* What the task asks
Word for word, repeat each record that follows.

__________________________________________________

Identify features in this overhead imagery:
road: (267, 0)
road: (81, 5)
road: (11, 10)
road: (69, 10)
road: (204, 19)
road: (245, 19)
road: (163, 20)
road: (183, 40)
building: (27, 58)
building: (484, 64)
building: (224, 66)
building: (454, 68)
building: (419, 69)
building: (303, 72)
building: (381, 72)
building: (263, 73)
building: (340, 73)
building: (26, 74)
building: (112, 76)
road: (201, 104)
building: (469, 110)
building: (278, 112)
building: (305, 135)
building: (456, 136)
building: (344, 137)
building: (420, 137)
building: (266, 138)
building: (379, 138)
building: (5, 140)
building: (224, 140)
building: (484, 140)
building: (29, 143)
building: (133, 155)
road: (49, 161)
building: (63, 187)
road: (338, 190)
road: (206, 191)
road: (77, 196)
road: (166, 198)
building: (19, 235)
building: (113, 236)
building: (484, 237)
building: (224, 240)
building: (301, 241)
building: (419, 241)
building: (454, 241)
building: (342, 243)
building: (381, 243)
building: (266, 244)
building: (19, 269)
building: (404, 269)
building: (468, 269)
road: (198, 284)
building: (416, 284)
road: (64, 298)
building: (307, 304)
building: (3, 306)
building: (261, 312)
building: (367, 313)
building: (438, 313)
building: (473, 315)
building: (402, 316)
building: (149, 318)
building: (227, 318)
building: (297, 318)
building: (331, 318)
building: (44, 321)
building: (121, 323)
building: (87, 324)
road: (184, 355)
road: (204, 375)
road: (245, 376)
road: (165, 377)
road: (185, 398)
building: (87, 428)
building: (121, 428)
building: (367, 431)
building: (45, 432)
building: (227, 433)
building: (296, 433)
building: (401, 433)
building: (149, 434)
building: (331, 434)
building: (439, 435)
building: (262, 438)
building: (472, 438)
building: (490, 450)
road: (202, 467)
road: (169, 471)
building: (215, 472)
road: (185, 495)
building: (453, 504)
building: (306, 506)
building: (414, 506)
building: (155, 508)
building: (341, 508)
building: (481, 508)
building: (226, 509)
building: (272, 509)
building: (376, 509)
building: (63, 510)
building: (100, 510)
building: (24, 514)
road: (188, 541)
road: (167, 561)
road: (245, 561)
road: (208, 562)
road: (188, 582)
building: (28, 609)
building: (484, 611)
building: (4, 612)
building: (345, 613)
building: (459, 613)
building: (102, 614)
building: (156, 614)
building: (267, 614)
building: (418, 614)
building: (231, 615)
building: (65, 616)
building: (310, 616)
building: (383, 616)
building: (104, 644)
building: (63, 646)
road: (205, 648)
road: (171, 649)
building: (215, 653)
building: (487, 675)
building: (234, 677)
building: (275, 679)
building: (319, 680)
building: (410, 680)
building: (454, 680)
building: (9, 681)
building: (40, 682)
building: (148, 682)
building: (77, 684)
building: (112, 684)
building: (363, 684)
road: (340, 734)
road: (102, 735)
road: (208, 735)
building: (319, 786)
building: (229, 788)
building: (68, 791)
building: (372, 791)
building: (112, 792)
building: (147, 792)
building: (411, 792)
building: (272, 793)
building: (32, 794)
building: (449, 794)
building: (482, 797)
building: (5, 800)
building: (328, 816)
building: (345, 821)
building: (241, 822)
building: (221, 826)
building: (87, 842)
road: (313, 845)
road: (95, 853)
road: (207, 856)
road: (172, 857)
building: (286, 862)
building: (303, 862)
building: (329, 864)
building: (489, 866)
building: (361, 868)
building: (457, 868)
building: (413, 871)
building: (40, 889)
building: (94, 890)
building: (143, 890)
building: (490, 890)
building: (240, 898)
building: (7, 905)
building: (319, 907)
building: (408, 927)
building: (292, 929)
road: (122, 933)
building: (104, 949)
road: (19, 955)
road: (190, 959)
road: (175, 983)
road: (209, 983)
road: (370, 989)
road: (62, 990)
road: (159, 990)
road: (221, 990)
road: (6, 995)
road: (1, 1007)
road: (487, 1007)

__________________________________________________

* Solution below
Identify features in this overhead imagery:
road: (267, 0)
road: (81, 5)
road: (11, 10)
road: (69, 10)
road: (204, 19)
road: (245, 19)
road: (163, 20)
road: (183, 40)
building: (27, 58)
building: (484, 64)
building: (224, 66)
building: (454, 68)
building: (419, 69)
building: (303, 72)
building: (381, 72)
building: (263, 73)
building: (340, 73)
building: (26, 74)
building: (112, 76)
road: (201, 104)
building: (469, 110)
building: (278, 112)
building: (305, 135)
building: (456, 136)
building: (344, 137)
building: (420, 137)
building: (266, 138)
building: (379, 138)
building: (5, 140)
building: (224, 140)
building: (484, 140)
building: (29, 143)
building: (133, 155)
road: (49, 161)
building: (63, 187)
road: (338, 190)
road: (206, 191)
road: (77, 196)
road: (166, 198)
building: (19, 235)
building: (113, 236)
building: (484, 237)
building: (224, 240)
building: (301, 241)
building: (419, 241)
building: (454, 241)
building: (342, 243)
building: (381, 243)
building: (266, 244)
building: (19, 269)
building: (404, 269)
building: (468, 269)
road: (198, 284)
building: (416, 284)
road: (64, 298)
building: (307, 304)
building: (3, 306)
building: (261, 312)
building: (367, 313)
building: (438, 313)
building: (473, 315)
building: (402, 316)
building: (149, 318)
building: (227, 318)
building: (297, 318)
building: (331, 318)
building: (44, 321)
building: (121, 323)
building: (87, 324)
road: (184, 355)
road: (204, 375)
road: (245, 376)
road: (165, 377)
road: (185, 398)
building: (87, 428)
building: (121, 428)
building: (367, 431)
building: (45, 432)
building: (227, 433)
building: (296, 433)
building: (401, 433)
building: (149, 434)
building: (331, 434)
building: (439, 435)
building: (262, 438)
building: (472, 438)
building: (490, 450)
road: (202, 467)
road: (169, 471)
building: (215, 472)
road: (185, 495)
building: (453, 504)
building: (306, 506)
building: (414, 506)
building: (155, 508)
building: (341, 508)
building: (481, 508)
building: (226, 509)
building: (272, 509)
building: (376, 509)
building: (63, 510)
building: (100, 510)
building: (24, 514)
road: (188, 541)
road: (167, 561)
road: (245, 561)
road: (208, 562)
road: (188, 582)
building: (28, 609)
building: (484, 611)
building: (4, 612)
building: (345, 613)
building: (459, 613)
building: (102, 614)
building: (156, 614)
building: (267, 614)
building: (418, 614)
building: (231, 615)
building: (65, 616)
building: (310, 616)
building: (383, 616)
building: (104, 644)
building: (63, 646)
road: (205, 648)
road: (171, 649)
building: (215, 653)
building: (487, 675)
building: (234, 677)
building: (275, 679)
building: (319, 680)
building: (410, 680)
building: (454, 680)
building: (9, 681)
building: (40, 682)
building: (148, 682)
building: (77, 684)
building: (112, 684)
building: (363, 684)
road: (340, 734)
road: (102, 735)
road: (208, 735)
building: (319, 786)
building: (229, 788)
building: (68, 791)
building: (372, 791)
building: (112, 792)
building: (147, 792)
building: (411, 792)
building: (272, 793)
building: (32, 794)
building: (449, 794)
building: (482, 797)
building: (5, 800)
building: (328, 816)
building: (345, 821)
building: (241, 822)
building: (221, 826)
building: (87, 842)
road: (313, 845)
road: (95, 853)
road: (207, 856)
road: (172, 857)
building: (286, 862)
building: (303, 862)
building: (329, 864)
building: (489, 866)
building: (361, 868)
building: (457, 868)
building: (413, 871)
building: (40, 889)
building: (94, 890)
building: (143, 890)
building: (490, 890)
building: (240, 898)
building: (7, 905)
building: (319, 907)
building: (408, 927)
building: (292, 929)
road: (122, 933)
building: (104, 949)
road: (19, 955)
road: (190, 959)
road: (175, 983)
road: (209, 983)
road: (370, 989)
road: (62, 990)
road: (159, 990)
road: (221, 990)
road: (6, 995)
road: (1, 1007)
road: (487, 1007)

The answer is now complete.